RECORD EXTRACTS
- Opening Delimiter -

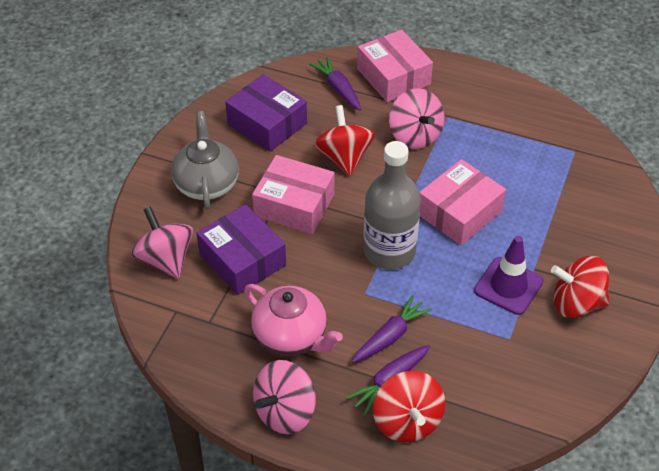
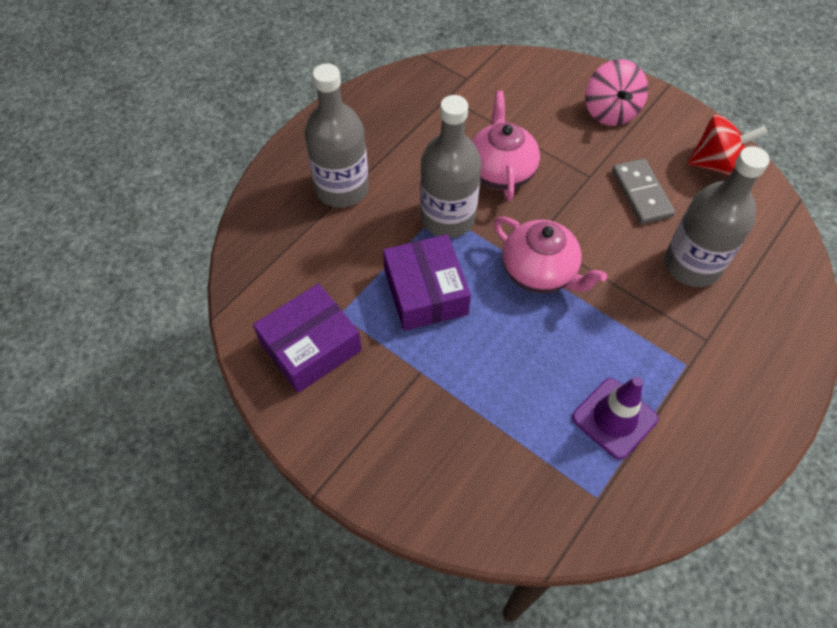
grey bottle: 1 -> 3
grey domino: 0 -> 1
grey teapot: 1 -> 0
pink box: 3 -> 0
pink spinning top: 3 -> 1
pink teapot: 1 -> 2
purple carrot: 3 -> 0
red spinning top: 3 -> 1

- Closing Delimiter -

DIRECTIONS FOR THIS TASK
Please write out every entry exactly, but skip the pictures.

RESULT OF THE EXERCISE
grey bottle: 1 -> 3
grey domino: 0 -> 1
grey teapot: 1 -> 0
pink box: 3 -> 0
pink spinning top: 3 -> 1
pink teapot: 1 -> 2
purple carrot: 3 -> 0
red spinning top: 3 -> 1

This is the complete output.